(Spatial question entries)
▬▬▬

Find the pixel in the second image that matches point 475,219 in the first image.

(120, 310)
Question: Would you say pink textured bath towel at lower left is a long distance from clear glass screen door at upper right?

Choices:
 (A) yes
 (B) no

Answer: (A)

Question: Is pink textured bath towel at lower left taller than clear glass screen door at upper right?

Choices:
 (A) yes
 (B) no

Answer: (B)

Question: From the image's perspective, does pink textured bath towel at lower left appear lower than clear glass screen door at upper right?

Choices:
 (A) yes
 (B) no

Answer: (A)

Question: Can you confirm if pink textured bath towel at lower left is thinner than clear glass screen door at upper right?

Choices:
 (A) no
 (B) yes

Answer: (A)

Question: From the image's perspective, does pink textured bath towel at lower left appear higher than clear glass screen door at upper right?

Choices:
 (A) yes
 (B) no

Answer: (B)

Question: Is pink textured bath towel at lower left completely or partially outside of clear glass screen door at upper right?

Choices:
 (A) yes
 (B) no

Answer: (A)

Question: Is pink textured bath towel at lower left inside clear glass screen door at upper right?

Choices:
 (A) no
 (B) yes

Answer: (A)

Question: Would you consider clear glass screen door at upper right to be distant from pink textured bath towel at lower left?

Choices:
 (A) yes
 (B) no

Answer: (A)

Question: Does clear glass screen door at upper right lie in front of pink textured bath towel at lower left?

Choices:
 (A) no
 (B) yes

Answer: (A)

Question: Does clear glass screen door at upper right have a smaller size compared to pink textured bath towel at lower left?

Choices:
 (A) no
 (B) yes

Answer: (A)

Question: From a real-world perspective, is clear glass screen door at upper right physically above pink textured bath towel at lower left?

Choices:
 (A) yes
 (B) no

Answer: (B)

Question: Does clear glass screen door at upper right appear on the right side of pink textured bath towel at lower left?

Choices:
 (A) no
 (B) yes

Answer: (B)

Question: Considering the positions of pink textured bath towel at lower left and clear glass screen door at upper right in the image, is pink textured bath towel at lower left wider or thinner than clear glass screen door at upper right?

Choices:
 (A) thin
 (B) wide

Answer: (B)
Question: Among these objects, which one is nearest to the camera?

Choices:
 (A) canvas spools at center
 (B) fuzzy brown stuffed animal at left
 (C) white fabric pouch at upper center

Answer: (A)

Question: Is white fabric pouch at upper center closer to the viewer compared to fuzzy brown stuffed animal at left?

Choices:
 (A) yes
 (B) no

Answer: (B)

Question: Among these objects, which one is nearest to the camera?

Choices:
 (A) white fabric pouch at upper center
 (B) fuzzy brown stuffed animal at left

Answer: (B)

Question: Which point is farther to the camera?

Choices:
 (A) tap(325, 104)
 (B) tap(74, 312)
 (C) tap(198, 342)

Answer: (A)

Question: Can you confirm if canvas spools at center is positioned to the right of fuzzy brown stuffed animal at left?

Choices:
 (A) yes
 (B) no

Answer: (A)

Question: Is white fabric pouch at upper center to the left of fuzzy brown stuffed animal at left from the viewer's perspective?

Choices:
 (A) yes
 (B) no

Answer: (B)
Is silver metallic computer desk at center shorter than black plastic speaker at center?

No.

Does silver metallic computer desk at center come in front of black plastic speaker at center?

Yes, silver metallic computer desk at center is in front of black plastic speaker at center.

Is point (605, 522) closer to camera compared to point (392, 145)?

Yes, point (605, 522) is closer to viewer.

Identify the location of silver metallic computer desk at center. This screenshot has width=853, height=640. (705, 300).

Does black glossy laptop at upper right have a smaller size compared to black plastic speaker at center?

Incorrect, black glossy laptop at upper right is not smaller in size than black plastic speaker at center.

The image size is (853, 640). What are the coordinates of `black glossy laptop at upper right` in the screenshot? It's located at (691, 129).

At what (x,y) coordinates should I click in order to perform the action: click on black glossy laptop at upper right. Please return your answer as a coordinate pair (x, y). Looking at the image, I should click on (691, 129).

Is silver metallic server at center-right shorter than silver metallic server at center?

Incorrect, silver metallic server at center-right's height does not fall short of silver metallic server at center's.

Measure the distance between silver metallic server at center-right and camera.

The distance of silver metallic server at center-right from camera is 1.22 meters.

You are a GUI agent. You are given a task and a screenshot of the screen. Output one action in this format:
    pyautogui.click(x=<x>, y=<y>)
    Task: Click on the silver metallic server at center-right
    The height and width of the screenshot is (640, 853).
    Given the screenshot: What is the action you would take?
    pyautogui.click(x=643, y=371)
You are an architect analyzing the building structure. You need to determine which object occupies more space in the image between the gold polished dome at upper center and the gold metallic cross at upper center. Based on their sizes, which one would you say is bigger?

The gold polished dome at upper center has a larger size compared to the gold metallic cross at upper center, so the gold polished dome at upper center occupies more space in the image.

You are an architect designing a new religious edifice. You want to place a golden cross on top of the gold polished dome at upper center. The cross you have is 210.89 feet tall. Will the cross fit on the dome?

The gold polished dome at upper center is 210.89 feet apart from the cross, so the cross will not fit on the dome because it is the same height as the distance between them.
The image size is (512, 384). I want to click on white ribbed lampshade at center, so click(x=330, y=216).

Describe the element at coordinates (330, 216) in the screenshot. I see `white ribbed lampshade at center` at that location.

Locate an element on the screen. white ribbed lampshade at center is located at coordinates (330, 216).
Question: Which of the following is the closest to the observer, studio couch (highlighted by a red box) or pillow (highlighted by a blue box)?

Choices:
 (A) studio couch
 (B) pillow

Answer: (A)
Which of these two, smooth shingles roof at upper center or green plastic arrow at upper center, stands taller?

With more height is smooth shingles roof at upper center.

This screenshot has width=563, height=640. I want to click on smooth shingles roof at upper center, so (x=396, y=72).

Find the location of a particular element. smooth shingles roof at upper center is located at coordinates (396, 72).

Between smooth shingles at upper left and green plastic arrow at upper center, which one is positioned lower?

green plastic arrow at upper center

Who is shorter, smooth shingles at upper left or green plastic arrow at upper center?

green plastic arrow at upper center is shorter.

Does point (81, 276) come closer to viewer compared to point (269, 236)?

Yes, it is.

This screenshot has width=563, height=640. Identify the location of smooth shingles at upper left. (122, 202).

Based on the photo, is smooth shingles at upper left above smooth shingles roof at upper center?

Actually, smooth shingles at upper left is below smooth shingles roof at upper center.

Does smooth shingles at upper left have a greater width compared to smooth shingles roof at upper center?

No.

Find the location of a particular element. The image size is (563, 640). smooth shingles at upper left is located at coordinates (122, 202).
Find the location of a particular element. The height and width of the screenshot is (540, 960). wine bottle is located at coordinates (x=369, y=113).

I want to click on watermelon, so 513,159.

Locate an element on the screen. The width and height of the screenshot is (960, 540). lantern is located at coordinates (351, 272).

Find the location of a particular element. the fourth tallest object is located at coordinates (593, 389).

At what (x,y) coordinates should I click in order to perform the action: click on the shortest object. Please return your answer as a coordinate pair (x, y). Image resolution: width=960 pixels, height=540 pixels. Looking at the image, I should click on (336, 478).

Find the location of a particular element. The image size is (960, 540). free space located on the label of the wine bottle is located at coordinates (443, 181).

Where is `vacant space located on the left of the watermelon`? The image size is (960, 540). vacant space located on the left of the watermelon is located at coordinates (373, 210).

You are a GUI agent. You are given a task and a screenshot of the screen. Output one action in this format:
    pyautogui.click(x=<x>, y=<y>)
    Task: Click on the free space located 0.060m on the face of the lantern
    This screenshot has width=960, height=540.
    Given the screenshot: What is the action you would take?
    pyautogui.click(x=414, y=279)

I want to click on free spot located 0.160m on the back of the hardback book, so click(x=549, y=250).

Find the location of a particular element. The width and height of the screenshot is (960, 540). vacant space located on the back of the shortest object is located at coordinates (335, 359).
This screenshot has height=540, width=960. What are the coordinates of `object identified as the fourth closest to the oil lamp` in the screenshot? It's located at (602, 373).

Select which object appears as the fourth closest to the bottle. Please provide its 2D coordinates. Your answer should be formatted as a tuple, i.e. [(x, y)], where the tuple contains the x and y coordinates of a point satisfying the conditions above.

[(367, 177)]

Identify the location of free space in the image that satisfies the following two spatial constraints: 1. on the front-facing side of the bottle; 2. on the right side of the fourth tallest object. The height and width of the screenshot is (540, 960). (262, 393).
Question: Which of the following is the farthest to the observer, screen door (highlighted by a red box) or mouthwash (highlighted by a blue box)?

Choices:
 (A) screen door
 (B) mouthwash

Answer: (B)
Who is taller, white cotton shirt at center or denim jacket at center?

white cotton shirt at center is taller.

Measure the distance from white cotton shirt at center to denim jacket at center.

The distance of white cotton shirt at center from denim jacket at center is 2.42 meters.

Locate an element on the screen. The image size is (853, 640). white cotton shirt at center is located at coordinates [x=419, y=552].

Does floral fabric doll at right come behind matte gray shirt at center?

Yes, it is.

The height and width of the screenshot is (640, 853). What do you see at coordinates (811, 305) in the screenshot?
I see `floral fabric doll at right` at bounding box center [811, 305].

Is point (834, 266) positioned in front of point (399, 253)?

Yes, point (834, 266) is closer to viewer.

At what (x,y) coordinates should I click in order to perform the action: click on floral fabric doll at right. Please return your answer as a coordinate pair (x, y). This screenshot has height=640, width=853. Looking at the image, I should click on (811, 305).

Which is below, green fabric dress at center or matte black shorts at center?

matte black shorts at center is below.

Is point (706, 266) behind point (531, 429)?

▬▬▬

Description of the task:
Extract each line of the items above that contains the word "shortest".

Exercise output:
At what (x,y) coordinates should I click in order to perform the action: click on the shortest object. Please return your answer as a coordinate pair (x, y). Image resolution: width=960 pixels, height=540 pixels. Looking at the image, I should click on (336, 478).
Find the location of a particular element. The width and height of the screenshot is (960, 540). vacant space located on the back of the shortest object is located at coordinates (335, 359).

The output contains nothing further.